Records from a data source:
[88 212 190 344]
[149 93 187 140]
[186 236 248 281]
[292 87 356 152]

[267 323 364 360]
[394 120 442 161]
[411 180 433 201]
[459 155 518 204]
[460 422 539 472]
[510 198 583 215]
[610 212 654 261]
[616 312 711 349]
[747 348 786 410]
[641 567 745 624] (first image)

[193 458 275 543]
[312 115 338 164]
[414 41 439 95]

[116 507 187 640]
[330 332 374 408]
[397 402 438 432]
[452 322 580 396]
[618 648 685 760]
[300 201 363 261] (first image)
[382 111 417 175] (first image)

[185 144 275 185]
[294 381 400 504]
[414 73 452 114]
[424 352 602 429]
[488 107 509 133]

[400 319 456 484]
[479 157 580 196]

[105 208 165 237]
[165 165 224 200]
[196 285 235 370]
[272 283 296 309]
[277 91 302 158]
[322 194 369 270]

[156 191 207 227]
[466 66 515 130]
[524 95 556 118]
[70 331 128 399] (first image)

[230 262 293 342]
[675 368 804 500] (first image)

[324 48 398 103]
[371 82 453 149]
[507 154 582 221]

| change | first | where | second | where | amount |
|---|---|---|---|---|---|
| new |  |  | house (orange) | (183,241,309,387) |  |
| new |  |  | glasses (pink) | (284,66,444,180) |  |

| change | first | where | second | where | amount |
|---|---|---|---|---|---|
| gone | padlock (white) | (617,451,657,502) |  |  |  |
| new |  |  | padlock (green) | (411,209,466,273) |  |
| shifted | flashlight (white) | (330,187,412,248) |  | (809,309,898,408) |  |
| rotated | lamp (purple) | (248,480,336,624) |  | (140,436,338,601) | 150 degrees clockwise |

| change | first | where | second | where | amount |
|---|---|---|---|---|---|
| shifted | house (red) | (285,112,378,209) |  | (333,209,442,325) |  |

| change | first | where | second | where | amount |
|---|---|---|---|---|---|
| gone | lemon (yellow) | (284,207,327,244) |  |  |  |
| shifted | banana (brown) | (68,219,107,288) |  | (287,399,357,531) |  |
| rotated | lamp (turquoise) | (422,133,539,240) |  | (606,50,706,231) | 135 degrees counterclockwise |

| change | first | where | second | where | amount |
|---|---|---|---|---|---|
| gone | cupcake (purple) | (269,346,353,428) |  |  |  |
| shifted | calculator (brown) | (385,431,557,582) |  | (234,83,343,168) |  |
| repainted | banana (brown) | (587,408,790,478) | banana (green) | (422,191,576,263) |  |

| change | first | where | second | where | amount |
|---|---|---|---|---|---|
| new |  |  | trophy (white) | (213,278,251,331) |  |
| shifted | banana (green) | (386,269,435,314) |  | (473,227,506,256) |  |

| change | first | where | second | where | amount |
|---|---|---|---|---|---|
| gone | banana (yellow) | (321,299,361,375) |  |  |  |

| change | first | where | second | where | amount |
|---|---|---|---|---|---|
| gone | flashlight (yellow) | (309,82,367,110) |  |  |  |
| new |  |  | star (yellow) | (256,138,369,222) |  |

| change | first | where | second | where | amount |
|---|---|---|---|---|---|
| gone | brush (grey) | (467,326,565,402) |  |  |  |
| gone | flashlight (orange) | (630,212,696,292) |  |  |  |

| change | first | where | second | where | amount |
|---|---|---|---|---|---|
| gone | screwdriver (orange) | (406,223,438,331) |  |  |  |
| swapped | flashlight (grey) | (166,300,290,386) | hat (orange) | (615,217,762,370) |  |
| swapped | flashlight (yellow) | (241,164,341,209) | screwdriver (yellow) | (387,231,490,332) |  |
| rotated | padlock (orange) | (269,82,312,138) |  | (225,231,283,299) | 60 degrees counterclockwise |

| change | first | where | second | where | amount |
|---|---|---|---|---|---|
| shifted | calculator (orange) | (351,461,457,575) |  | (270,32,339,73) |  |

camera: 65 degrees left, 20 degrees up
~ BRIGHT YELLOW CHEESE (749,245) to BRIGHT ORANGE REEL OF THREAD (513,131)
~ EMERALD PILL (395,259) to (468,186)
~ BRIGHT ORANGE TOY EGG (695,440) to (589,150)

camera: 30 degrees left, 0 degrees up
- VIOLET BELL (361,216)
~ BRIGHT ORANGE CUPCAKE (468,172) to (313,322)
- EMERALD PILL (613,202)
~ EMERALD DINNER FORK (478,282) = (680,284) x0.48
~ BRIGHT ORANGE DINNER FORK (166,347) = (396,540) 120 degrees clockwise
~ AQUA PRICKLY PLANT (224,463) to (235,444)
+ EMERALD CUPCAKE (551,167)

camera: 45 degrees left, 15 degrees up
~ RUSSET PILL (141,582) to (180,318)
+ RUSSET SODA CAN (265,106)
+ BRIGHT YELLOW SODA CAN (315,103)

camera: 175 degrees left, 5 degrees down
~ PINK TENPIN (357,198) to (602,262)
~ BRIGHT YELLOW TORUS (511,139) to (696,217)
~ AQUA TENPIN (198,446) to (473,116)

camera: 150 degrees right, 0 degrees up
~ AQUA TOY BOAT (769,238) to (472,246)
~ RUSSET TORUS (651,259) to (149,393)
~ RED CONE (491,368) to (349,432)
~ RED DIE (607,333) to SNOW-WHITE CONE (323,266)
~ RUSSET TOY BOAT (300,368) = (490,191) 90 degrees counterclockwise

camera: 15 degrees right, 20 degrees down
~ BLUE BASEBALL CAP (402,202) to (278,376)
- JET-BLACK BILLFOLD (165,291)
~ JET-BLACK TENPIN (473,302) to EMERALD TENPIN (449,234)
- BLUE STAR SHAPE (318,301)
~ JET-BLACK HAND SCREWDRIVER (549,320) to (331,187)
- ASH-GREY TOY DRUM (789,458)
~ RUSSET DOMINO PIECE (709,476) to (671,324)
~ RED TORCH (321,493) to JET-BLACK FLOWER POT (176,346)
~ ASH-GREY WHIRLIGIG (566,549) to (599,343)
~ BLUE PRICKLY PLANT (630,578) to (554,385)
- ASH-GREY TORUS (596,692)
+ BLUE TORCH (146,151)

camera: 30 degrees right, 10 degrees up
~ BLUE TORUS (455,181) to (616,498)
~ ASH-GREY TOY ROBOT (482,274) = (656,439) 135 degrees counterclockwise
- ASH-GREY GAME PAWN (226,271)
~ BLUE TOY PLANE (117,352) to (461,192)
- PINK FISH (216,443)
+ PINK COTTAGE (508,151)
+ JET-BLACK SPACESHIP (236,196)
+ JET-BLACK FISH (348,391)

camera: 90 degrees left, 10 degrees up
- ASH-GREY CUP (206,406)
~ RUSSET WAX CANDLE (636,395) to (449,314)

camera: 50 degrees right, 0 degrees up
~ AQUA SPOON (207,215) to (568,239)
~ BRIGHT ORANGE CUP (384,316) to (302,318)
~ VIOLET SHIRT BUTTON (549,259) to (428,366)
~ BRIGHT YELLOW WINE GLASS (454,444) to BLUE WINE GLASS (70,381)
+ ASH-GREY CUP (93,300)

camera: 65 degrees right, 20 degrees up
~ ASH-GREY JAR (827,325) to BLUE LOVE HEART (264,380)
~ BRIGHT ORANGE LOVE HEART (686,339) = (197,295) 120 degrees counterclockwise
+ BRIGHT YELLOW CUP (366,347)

**Work to be completed**
Each record above should be set down again in its exact wording.

**Task output**
[88 212 190 344]
[149 93 187 140]
[186 236 248 281]
[292 87 356 152]

[267 323 364 360]
[394 120 442 161]
[411 180 433 201]
[459 155 518 204]
[460 422 539 472]
[510 198 583 215]
[610 212 654 261]
[616 312 711 349]
[747 348 786 410]
[641 567 745 624] (first image)

[193 458 275 543]
[312 115 338 164]
[414 41 439 95]

[116 507 187 640]
[330 332 374 408]
[397 402 438 432]
[452 322 580 396]
[618 648 685 760]
[300 201 363 261] (first image)
[382 111 417 175] (first image)

[185 144 275 185]
[294 381 400 504]
[414 73 452 114]
[424 352 602 429]
[488 107 509 133]

[400 319 456 484]
[479 157 580 196]

[105 208 165 237]
[165 165 224 200]
[196 285 235 370]
[272 283 296 309]
[277 91 302 158]
[322 194 369 270]

[156 191 207 227]
[466 66 515 130]
[524 95 556 118]
[70 331 128 399] (first image)

[230 262 293 342]
[675 368 804 500] (first image)

[324 48 398 103]
[371 82 453 149]
[507 154 582 221]

| change | first | where | second | where | amount |
|---|---|---|---|---|---|
| new |  |  | house (orange) | (183,241,309,387) |  |
| new |  |  | glasses (pink) | (284,66,444,180) |  |

| change | first | where | second | where | amount |
|---|---|---|---|---|---|
| gone | padlock (white) | (617,451,657,502) |  |  |  |
| new |  |  | padlock (green) | (411,209,466,273) |  |
| shifted | flashlight (white) | (330,187,412,248) |  | (809,309,898,408) |  |
| rotated | lamp (purple) | (248,480,336,624) |  | (140,436,338,601) | 150 degrees clockwise |

| change | first | where | second | where | amount |
|---|---|---|---|---|---|
| shifted | house (red) | (285,112,378,209) |  | (333,209,442,325) |  |

| change | first | where | second | where | amount |
|---|---|---|---|---|---|
| gone | lemon (yellow) | (284,207,327,244) |  |  |  |
| shifted | banana (brown) | (68,219,107,288) |  | (287,399,357,531) |  |
| rotated | lamp (turquoise) | (422,133,539,240) |  | (606,50,706,231) | 135 degrees counterclockwise |

| change | first | where | second | where | amount |
|---|---|---|---|---|---|
| gone | cupcake (purple) | (269,346,353,428) |  |  |  |
| shifted | calculator (brown) | (385,431,557,582) |  | (234,83,343,168) |  |
| repainted | banana (brown) | (587,408,790,478) | banana (green) | (422,191,576,263) |  |

| change | first | where | second | where | amount |
|---|---|---|---|---|---|
| new |  |  | trophy (white) | (213,278,251,331) |  |
| shifted | banana (green) | (386,269,435,314) |  | (473,227,506,256) |  |

| change | first | where | second | where | amount |
|---|---|---|---|---|---|
| gone | banana (yellow) | (321,299,361,375) |  |  |  |

| change | first | where | second | where | amount |
|---|---|---|---|---|---|
| gone | flashlight (yellow) | (309,82,367,110) |  |  |  |
| new |  |  | star (yellow) | (256,138,369,222) |  |

| change | first | where | second | where | amount |
|---|---|---|---|---|---|
| gone | brush (grey) | (467,326,565,402) |  |  |  |
| gone | flashlight (orange) | (630,212,696,292) |  |  |  |

| change | first | where | second | where | amount |
|---|---|---|---|---|---|
| gone | screwdriver (orange) | (406,223,438,331) |  |  |  |
| swapped | flashlight (grey) | (166,300,290,386) | hat (orange) | (615,217,762,370) |  |
| swapped | flashlight (yellow) | (241,164,341,209) | screwdriver (yellow) | (387,231,490,332) |  |
| rotated | padlock (orange) | (269,82,312,138) |  | (225,231,283,299) | 60 degrees counterclockwise |

| change | first | where | second | where | amount |
|---|---|---|---|---|---|
| shifted | calculator (orange) | (351,461,457,575) |  | (270,32,339,73) |  |

camera: 65 degrees left, 20 degrees up
~ BRIGHT YELLOW CHEESE (749,245) to BRIGHT ORANGE REEL OF THREAD (513,131)
~ EMERALD PILL (395,259) to (468,186)
~ BRIGHT ORANGE TOY EGG (695,440) to (589,150)

camera: 30 degrees left, 0 degrees up
- VIOLET BELL (361,216)
~ BRIGHT ORANGE CUPCAKE (468,172) to (313,322)
- EMERALD PILL (613,202)
~ EMERALD DINNER FORK (478,282) = (680,284) x0.48
~ BRIGHT ORANGE DINNER FORK (166,347) = (396,540) 120 degrees clockwise
~ AQUA PRICKLY PLANT (224,463) to (235,444)
+ EMERALD CUPCAKE (551,167)

camera: 45 degrees left, 15 degrees up
~ RUSSET PILL (141,582) to (180,318)
+ RUSSET SODA CAN (265,106)
+ BRIGHT YELLOW SODA CAN (315,103)

camera: 175 degrees left, 5 degrees down
~ PINK TENPIN (357,198) to (602,262)
~ BRIGHT YELLOW TORUS (511,139) to (696,217)
~ AQUA TENPIN (198,446) to (473,116)

camera: 150 degrees right, 0 degrees up
~ AQUA TOY BOAT (769,238) to (472,246)
~ RUSSET TORUS (651,259) to (149,393)
~ RED CONE (491,368) to (349,432)
~ RED DIE (607,333) to SNOW-WHITE CONE (323,266)
~ RUSSET TOY BOAT (300,368) = (490,191) 90 degrees counterclockwise

camera: 15 degrees right, 20 degrees down
~ BLUE BASEBALL CAP (402,202) to (278,376)
- JET-BLACK BILLFOLD (165,291)
~ JET-BLACK TENPIN (473,302) to EMERALD TENPIN (449,234)
- BLUE STAR SHAPE (318,301)
~ JET-BLACK HAND SCREWDRIVER (549,320) to (331,187)
- ASH-GREY TOY DRUM (789,458)
~ RUSSET DOMINO PIECE (709,476) to (671,324)
~ RED TORCH (321,493) to JET-BLACK FLOWER POT (176,346)
~ ASH-GREY WHIRLIGIG (566,549) to (599,343)
~ BLUE PRICKLY PLANT (630,578) to (554,385)
- ASH-GREY TORUS (596,692)
+ BLUE TORCH (146,151)

camera: 30 degrees right, 10 degrees up
~ BLUE TORUS (455,181) to (616,498)
~ ASH-GREY TOY ROBOT (482,274) = (656,439) 135 degrees counterclockwise
- ASH-GREY GAME PAWN (226,271)
~ BLUE TOY PLANE (117,352) to (461,192)
- PINK FISH (216,443)
+ PINK COTTAGE (508,151)
+ JET-BLACK SPACESHIP (236,196)
+ JET-BLACK FISH (348,391)

camera: 90 degrees left, 10 degrees up
- ASH-GREY CUP (206,406)
~ RUSSET WAX CANDLE (636,395) to (449,314)

camera: 50 degrees right, 0 degrees up
~ AQUA SPOON (207,215) to (568,239)
~ BRIGHT ORANGE CUP (384,316) to (302,318)
~ VIOLET SHIRT BUTTON (549,259) to (428,366)
~ BRIGHT YELLOW WINE GLASS (454,444) to BLUE WINE GLASS (70,381)
+ ASH-GREY CUP (93,300)

camera: 65 degrees right, 20 degrees up
~ ASH-GREY JAR (827,325) to BLUE LOVE HEART (264,380)
~ BRIGHT ORANGE LOVE HEART (686,339) = (197,295) 120 degrees counterclockwise
+ BRIGHT YELLOW CUP (366,347)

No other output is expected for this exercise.